Task directions:
Exactly as they appear, retype the lines from the one containing "green hexagon: (268, 258)" through the final line of the data below. Leave pictures out.

Records provided:
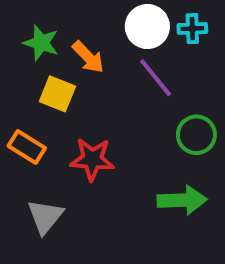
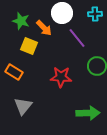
white circle: (147, 26) -> (62, 13), moved
red star: (92, 159) -> (61, 77), moved
green arrow: (182, 200) -> (88, 113), moved

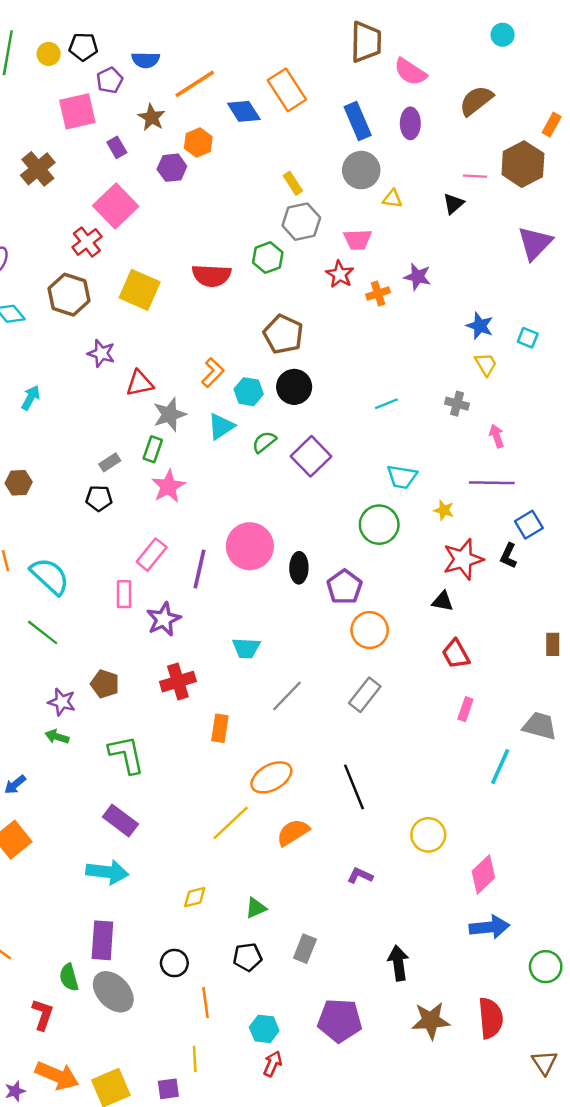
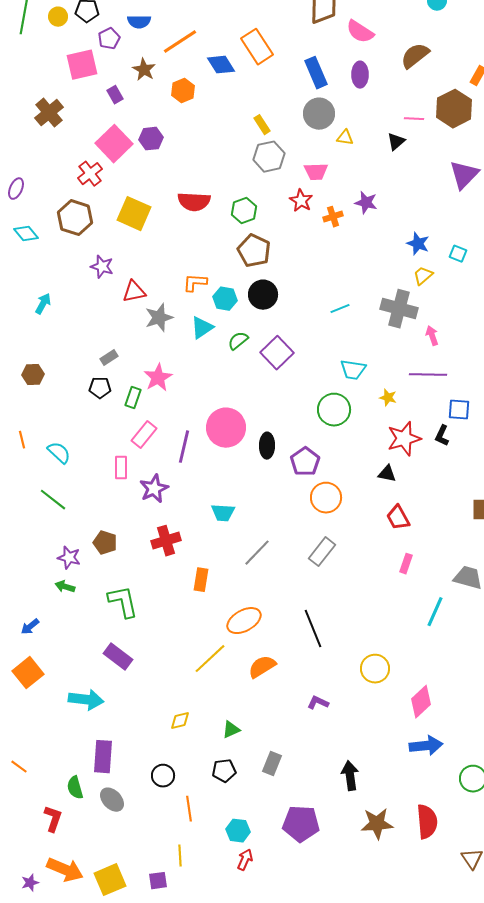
purple hexagon: (172, 168) -> (151, 139), moved
green hexagon: (268, 258) -> (244, 211), moved
yellow trapezoid: (486, 364) -> (423, 276), turned -100
orange L-shape: (213, 373) -> (195, 283), turned -130
gray cross: (457, 404) -> (399, 309), size x1.8
green rectangle: (153, 449) -> (133, 398), moved
blue square: (529, 525) -> (459, 410), turned 35
cyan semicircle: (50, 576) -> (59, 453), size x0.7
cyan arrow: (107, 872) -> (86, 700), moved
gray ellipse: (113, 992) -> (112, 800), size x0.7

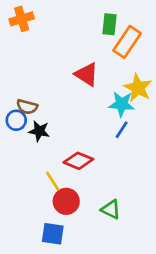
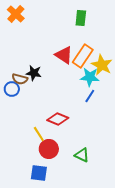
orange cross: (22, 19) -> (16, 14), turned -30
orange rectangle: (127, 42) -> (83, 56), moved
black star: (39, 131) -> (34, 73), moved

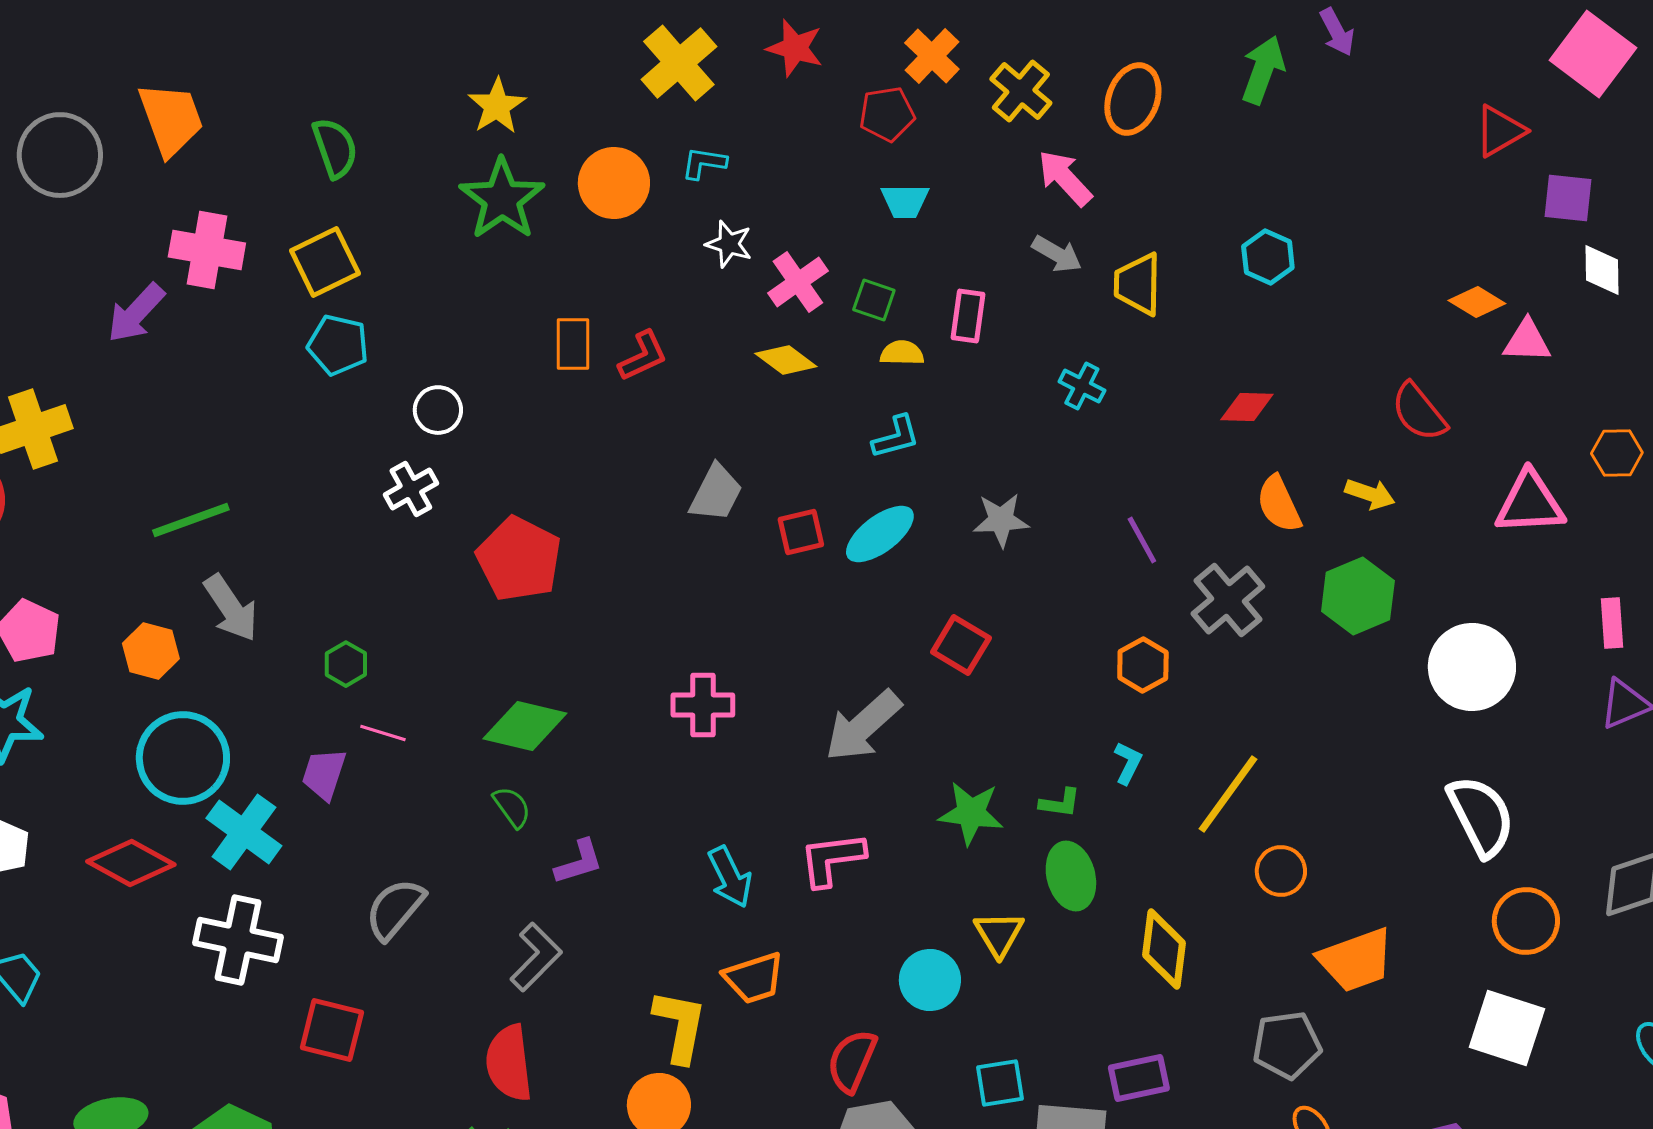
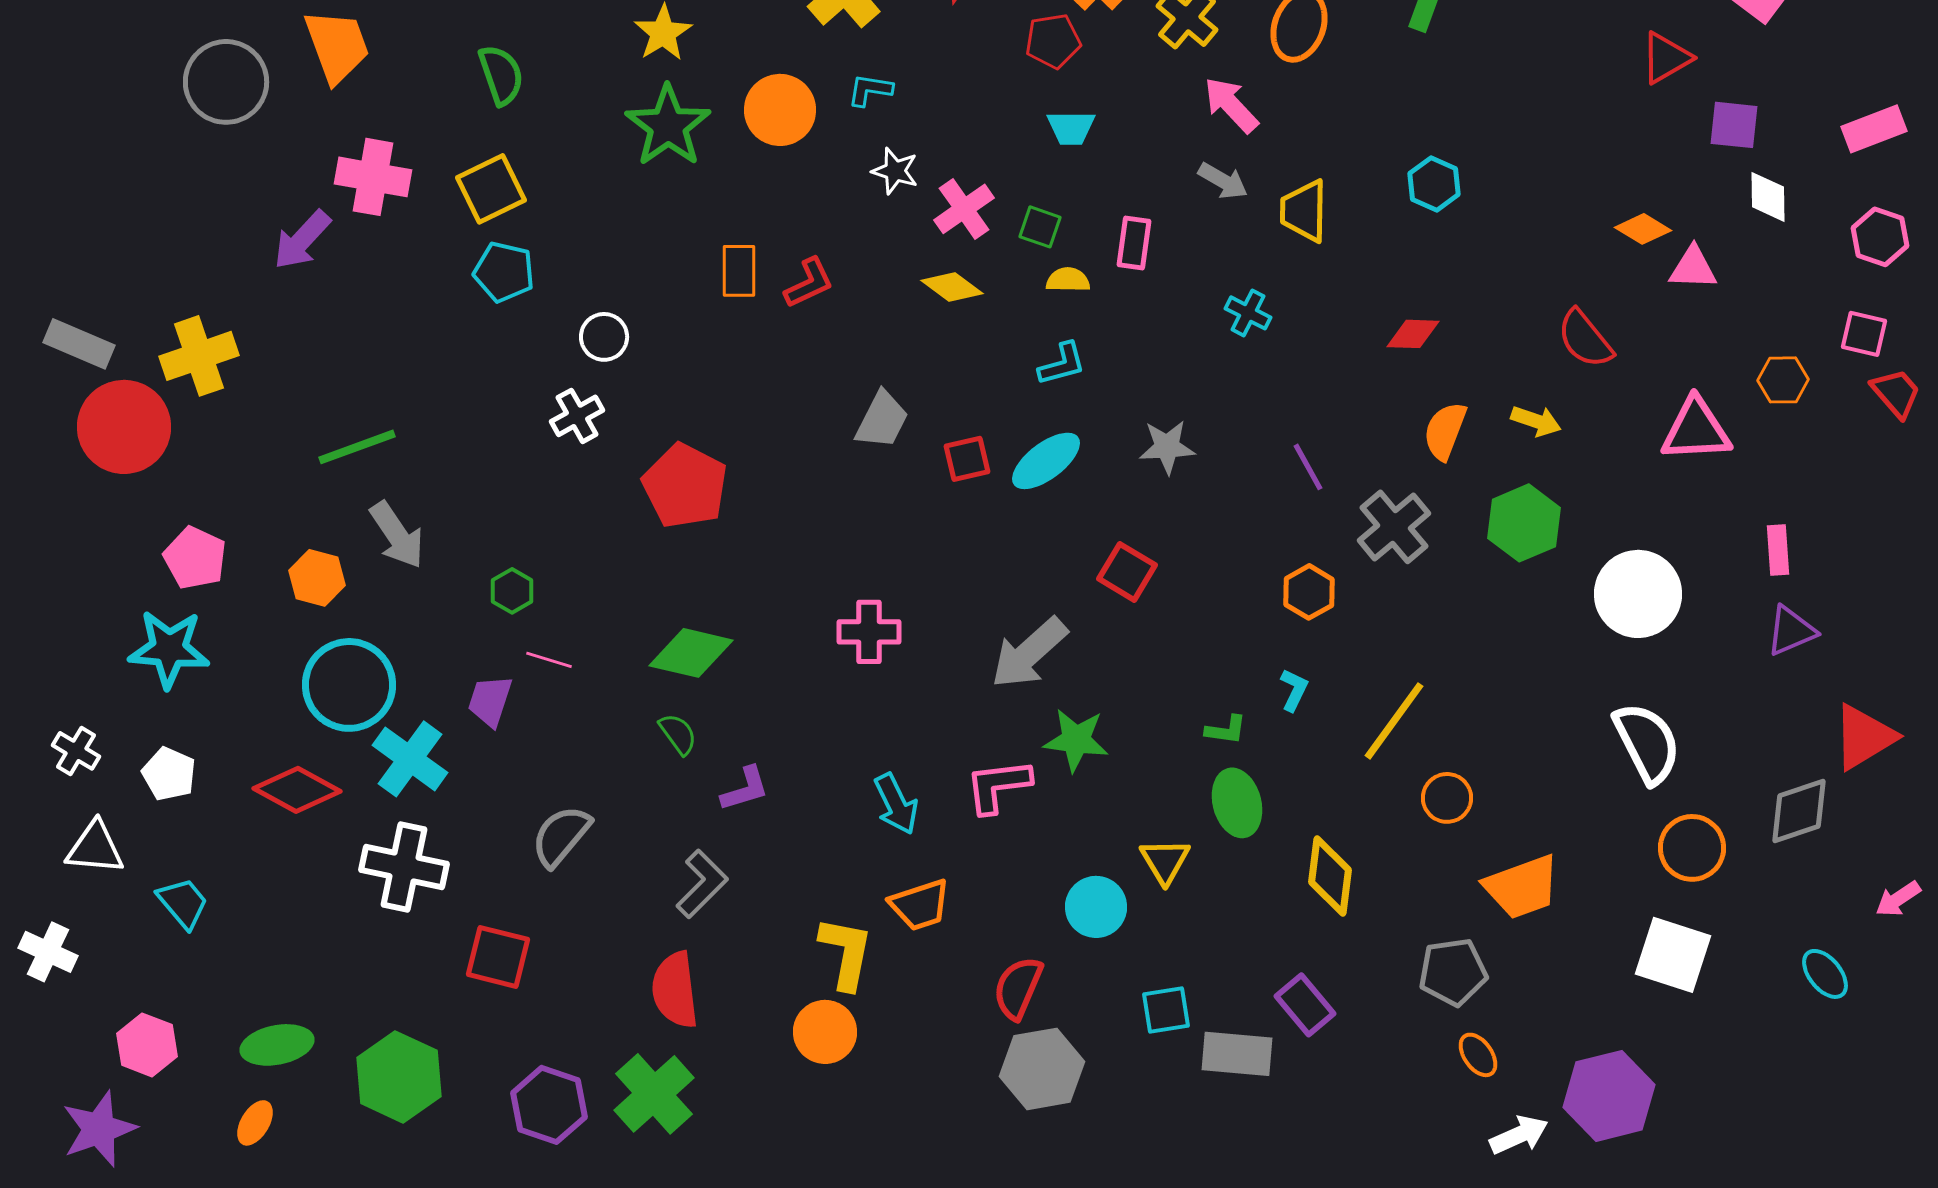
orange semicircle: (1279, 504) -> (1445, 431), turned 46
green star: (971, 813) -> (1076, 740), moved
purple rectangle: (1139, 1078) -> (1305, 1005), turned 62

Solution to the exercise:
green hexagon: (268, 258) -> (244, 211), moved
yellow trapezoid: (486, 364) -> (423, 276), turned -100
orange L-shape: (213, 373) -> (195, 283), turned -130
gray cross: (457, 404) -> (399, 309), size x1.8
green rectangle: (153, 449) -> (133, 398), moved
blue square: (529, 525) -> (459, 410), turned 35
cyan semicircle: (50, 576) -> (59, 453), size x0.7
cyan arrow: (107, 872) -> (86, 700), moved
gray ellipse: (113, 992) -> (112, 800), size x0.7

orange cross: (22, 19) -> (16, 14), turned -30
orange rectangle: (127, 42) -> (83, 56), moved
black star: (39, 131) -> (34, 73), moved

orange semicircle: (1279, 504) -> (1445, 431), turned 46
green star: (971, 813) -> (1076, 740), moved
purple rectangle: (1139, 1078) -> (1305, 1005), turned 62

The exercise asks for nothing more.